== TASK STATEMENT ==
Return every line of the data below that contains the string "kern".

== PROVIDED INFORMATION ==
:::

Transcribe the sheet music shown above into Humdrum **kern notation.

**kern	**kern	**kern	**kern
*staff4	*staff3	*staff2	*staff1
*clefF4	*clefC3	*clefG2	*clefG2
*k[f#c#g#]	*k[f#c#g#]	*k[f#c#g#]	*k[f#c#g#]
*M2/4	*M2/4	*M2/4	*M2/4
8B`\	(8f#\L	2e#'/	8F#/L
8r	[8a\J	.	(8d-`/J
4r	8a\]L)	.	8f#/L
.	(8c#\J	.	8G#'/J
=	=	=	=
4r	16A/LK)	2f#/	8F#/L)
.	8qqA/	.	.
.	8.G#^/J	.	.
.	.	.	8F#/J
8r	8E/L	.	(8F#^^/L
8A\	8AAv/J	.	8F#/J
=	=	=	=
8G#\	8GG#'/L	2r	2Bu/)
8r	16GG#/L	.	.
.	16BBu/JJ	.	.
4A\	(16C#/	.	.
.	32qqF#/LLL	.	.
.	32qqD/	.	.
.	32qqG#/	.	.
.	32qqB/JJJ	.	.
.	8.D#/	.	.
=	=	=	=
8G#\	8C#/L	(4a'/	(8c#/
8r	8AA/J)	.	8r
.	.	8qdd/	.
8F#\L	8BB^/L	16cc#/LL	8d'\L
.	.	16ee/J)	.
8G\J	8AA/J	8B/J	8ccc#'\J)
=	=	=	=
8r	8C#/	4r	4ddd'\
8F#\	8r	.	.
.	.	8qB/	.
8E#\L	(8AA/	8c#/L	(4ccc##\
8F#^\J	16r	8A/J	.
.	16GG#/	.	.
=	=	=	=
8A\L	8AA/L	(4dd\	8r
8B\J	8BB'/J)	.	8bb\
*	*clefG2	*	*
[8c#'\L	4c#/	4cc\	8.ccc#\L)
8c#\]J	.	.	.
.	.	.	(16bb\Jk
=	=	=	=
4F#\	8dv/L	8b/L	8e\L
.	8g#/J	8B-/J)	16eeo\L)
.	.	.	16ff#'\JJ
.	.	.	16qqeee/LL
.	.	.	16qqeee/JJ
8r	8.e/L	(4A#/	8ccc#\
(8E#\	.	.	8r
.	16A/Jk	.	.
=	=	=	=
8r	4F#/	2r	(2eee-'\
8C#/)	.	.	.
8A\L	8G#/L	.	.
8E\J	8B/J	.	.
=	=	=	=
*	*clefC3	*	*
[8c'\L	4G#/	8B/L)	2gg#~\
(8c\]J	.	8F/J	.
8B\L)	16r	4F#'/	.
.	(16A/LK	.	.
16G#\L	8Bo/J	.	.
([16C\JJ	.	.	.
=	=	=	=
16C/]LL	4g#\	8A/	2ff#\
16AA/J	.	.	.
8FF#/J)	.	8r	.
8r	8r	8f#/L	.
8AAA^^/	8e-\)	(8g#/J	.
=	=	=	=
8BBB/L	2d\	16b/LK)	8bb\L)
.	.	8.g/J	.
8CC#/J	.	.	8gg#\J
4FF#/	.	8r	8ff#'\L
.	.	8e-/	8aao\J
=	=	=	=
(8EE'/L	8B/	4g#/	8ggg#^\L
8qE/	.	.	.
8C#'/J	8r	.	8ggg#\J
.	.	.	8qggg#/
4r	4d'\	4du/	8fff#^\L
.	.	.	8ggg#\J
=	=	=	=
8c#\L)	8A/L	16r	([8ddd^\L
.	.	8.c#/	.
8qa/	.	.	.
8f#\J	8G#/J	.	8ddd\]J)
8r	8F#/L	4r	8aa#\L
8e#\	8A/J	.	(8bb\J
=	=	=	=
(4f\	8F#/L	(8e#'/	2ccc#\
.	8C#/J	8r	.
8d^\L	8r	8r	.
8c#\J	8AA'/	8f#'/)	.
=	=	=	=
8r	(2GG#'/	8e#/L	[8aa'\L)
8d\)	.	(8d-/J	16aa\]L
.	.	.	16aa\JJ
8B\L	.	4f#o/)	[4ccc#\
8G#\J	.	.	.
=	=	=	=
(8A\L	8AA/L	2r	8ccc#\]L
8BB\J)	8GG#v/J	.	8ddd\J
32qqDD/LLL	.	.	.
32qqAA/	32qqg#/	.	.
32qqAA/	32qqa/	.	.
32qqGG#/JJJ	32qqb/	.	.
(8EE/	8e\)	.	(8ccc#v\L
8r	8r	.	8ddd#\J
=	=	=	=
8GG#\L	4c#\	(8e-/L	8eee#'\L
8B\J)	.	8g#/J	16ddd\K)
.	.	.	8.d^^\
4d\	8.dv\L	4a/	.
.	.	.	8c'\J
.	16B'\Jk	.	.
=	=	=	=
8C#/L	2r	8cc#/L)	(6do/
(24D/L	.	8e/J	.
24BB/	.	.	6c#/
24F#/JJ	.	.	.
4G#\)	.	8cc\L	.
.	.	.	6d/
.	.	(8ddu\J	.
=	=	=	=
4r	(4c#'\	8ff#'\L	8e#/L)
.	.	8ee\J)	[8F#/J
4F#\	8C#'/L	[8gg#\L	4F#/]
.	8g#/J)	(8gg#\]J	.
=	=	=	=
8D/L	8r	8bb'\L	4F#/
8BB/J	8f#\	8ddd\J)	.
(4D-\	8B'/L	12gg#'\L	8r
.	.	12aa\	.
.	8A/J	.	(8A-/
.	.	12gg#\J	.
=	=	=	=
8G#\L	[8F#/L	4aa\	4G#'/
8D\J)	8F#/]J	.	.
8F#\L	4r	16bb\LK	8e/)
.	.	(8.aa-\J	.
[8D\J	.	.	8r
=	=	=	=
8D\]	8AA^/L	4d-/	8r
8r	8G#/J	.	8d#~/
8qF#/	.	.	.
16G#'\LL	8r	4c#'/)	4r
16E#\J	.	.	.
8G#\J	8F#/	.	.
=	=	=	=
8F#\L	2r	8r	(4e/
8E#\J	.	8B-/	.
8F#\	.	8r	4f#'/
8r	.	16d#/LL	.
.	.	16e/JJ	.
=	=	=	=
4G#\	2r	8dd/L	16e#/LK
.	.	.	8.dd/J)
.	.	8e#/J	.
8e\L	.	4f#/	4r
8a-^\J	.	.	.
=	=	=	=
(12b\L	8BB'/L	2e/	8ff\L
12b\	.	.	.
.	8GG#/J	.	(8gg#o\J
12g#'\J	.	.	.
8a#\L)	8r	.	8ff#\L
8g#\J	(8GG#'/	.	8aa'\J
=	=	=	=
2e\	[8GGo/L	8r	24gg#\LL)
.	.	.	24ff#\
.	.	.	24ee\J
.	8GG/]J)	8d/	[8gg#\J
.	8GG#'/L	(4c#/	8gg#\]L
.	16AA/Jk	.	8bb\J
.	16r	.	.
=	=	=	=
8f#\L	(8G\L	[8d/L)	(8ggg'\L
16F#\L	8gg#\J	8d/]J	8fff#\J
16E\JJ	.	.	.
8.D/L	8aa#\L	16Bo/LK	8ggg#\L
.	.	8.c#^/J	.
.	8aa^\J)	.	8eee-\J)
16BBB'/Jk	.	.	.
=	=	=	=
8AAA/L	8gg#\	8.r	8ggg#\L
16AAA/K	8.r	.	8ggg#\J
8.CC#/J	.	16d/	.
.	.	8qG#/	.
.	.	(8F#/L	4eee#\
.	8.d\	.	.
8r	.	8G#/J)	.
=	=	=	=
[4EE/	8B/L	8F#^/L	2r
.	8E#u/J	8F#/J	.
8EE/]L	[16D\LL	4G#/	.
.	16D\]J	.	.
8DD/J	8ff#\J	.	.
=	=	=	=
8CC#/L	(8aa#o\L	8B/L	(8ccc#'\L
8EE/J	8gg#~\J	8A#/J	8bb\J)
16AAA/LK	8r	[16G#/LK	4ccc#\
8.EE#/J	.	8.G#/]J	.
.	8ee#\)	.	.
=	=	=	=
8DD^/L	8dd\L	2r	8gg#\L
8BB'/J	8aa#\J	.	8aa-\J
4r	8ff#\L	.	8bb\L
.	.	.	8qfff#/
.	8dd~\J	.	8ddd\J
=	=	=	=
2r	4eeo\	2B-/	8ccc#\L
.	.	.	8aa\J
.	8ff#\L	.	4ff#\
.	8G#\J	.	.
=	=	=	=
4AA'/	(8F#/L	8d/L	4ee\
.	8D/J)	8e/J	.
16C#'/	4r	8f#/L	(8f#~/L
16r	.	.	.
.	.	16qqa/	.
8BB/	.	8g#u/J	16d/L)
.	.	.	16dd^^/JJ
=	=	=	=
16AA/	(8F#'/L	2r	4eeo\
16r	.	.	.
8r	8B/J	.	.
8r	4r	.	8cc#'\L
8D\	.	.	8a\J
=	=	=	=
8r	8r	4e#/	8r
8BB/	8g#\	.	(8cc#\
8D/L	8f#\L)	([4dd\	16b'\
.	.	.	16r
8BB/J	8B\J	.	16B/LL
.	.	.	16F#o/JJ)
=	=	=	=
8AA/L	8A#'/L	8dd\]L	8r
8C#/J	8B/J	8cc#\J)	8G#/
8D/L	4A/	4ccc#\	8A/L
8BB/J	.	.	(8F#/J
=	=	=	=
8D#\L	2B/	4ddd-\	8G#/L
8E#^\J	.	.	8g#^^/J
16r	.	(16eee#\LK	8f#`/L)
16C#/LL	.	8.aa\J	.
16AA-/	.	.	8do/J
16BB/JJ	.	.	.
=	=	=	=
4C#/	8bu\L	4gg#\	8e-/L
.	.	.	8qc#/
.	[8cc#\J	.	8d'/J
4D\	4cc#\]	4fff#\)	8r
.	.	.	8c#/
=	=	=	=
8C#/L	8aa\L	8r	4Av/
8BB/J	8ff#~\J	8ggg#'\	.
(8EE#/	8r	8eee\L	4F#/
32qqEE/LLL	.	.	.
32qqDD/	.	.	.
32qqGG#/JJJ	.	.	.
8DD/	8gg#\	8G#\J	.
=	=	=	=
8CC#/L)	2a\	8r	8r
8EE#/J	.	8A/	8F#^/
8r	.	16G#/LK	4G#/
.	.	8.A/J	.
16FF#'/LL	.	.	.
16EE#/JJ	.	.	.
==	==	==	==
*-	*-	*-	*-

:::

== RESULT OF THIS EXERCISE ==
Transcribe the sheet music shown above into Humdrum **kern notation.
**kern	**kern	**kern	**kern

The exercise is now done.